# Stored data entries
____________

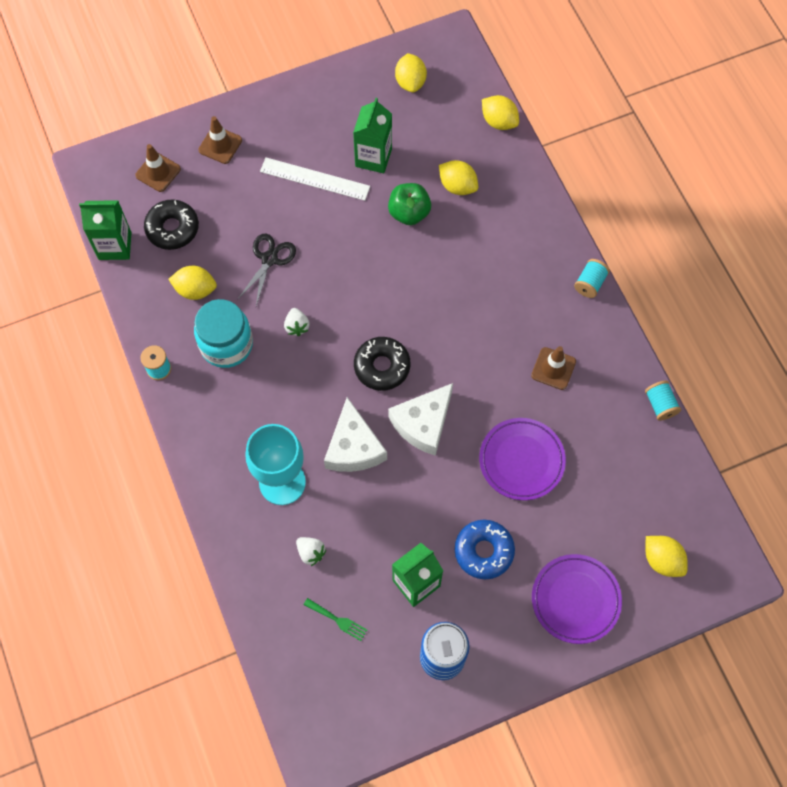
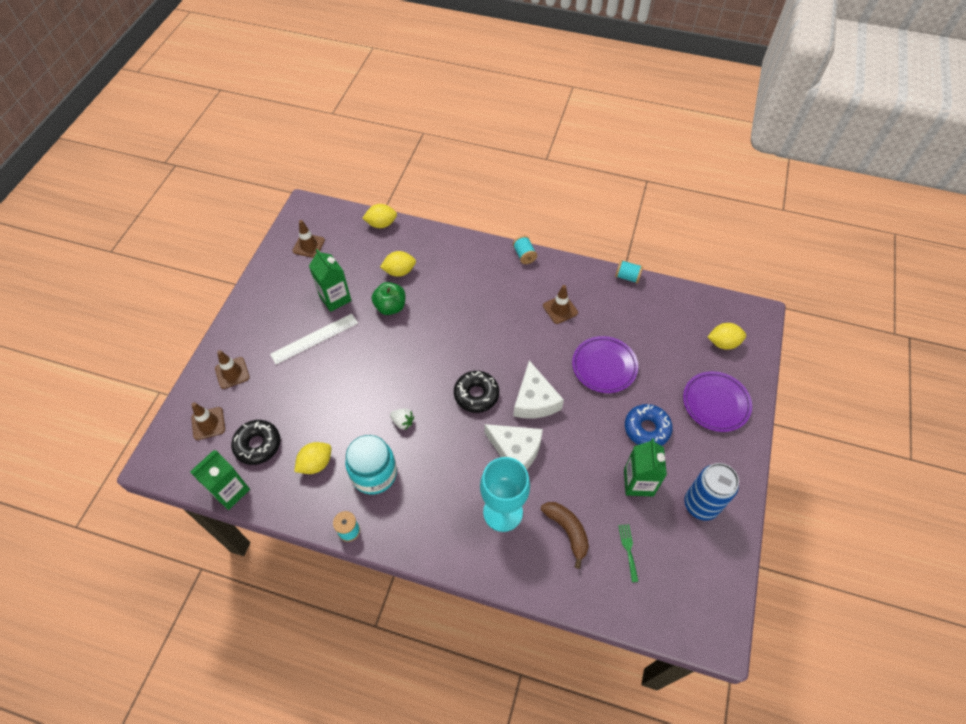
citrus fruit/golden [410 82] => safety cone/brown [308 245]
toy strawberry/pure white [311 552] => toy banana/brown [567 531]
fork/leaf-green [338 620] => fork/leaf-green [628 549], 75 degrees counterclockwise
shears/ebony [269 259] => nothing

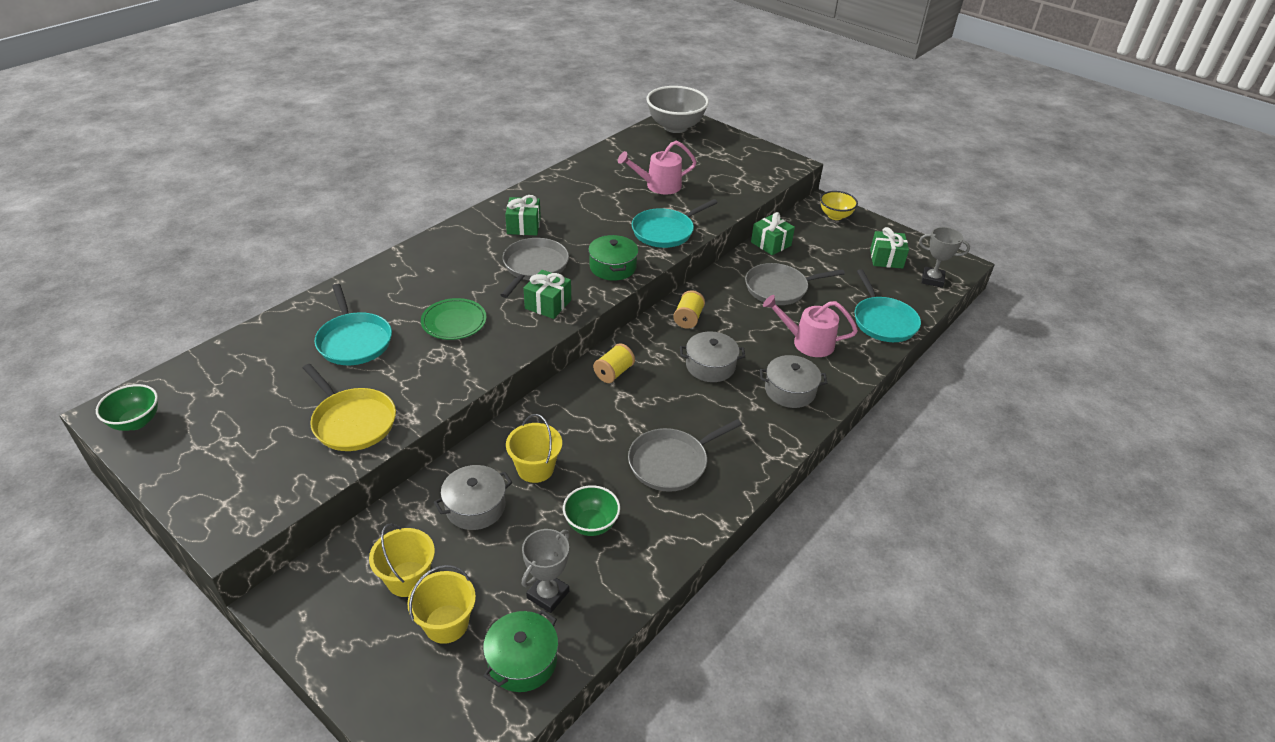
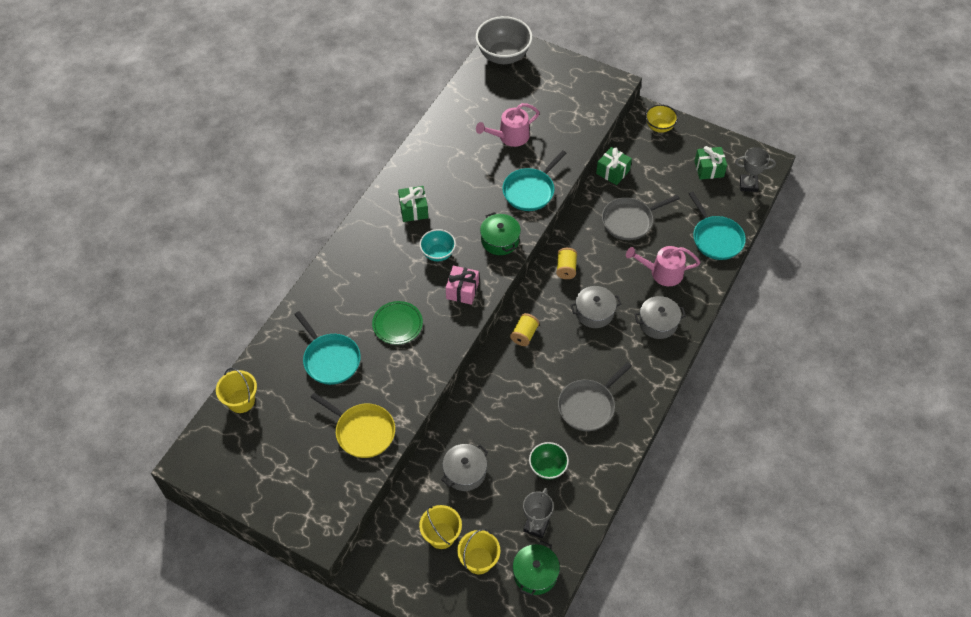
sand bucket/golden [535 468] => sand bucket/golden [241 401], relocated
skillet/gray [534 267] => bowl/teal [438 253]
present/leaf-green [548 304] => present/rosy [462 290]
bowl/leaf-green [136 422] => nothing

____________

Please print all of the records above exactly, omitting each picture.

# Solution for this exercise
citrus fruit/golden [410 82] => safety cone/brown [308 245]
toy strawberry/pure white [311 552] => toy banana/brown [567 531]
fork/leaf-green [338 620] => fork/leaf-green [628 549], 75 degrees counterclockwise
shears/ebony [269 259] => nothing

sand bucket/golden [535 468] => sand bucket/golden [241 401], relocated
skillet/gray [534 267] => bowl/teal [438 253]
present/leaf-green [548 304] => present/rosy [462 290]
bowl/leaf-green [136 422] => nothing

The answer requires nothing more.